**Work order:** Your task is to reproduce exactly the lines that run from the beginning of the data through the line where "change=gone; old=pink star;" appears.

**Given data:**
★ ★ ★ ★ ★

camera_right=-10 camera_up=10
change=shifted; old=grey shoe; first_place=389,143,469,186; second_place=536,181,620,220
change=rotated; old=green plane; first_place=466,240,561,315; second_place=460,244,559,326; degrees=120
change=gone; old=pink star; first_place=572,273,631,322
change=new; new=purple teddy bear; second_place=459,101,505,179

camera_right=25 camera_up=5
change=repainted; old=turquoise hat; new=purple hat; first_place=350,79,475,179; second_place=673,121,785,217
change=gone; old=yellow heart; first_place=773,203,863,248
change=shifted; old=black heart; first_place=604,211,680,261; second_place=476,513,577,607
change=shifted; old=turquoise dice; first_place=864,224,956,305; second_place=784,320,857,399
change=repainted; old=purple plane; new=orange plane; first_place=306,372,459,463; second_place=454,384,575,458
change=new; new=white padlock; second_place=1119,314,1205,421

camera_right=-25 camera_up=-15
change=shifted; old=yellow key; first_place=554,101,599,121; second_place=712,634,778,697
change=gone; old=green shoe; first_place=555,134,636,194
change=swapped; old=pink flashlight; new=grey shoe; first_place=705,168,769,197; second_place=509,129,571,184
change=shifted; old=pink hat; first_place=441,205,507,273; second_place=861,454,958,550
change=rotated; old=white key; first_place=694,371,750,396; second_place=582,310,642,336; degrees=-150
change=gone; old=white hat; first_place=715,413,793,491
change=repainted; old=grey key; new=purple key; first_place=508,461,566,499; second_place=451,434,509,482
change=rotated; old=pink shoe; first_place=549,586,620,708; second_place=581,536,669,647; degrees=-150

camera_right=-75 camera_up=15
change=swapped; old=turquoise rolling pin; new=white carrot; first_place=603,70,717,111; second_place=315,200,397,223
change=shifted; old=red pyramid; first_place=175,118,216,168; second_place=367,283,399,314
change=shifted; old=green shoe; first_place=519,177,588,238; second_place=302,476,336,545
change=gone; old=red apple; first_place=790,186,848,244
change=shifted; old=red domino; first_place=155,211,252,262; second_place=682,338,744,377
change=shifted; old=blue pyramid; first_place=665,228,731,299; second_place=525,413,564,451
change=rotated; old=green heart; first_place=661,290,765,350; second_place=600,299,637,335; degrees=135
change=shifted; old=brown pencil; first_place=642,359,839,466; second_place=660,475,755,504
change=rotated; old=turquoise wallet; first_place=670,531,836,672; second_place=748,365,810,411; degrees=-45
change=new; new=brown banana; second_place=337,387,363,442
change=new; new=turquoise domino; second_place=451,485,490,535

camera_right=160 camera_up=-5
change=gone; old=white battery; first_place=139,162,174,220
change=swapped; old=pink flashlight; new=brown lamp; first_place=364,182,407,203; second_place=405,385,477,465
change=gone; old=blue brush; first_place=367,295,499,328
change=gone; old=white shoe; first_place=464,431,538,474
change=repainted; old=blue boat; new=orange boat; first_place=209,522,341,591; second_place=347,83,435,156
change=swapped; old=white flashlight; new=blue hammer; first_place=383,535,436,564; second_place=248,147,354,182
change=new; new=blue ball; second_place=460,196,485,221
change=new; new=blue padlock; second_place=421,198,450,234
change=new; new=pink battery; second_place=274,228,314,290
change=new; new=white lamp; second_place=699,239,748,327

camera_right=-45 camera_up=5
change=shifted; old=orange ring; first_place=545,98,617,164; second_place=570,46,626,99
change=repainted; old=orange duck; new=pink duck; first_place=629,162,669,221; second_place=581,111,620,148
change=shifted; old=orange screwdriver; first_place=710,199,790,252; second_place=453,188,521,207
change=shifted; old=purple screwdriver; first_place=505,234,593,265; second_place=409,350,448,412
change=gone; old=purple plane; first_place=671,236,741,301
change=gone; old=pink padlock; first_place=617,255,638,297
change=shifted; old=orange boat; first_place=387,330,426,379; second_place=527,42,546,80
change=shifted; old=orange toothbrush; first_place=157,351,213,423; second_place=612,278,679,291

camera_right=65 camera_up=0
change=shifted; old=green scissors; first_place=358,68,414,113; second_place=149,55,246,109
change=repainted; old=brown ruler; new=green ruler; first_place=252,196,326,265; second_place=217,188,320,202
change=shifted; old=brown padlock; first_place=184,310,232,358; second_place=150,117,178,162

★ ★ ★ ★ ★

**Response below:**
camera_right=-10 camera_up=10
change=shifted; old=grey shoe; first_place=389,143,469,186; second_place=536,181,620,220
change=rotated; old=green plane; first_place=466,240,561,315; second_place=460,244,559,326; degrees=120
change=gone; old=pink star; first_place=572,273,631,322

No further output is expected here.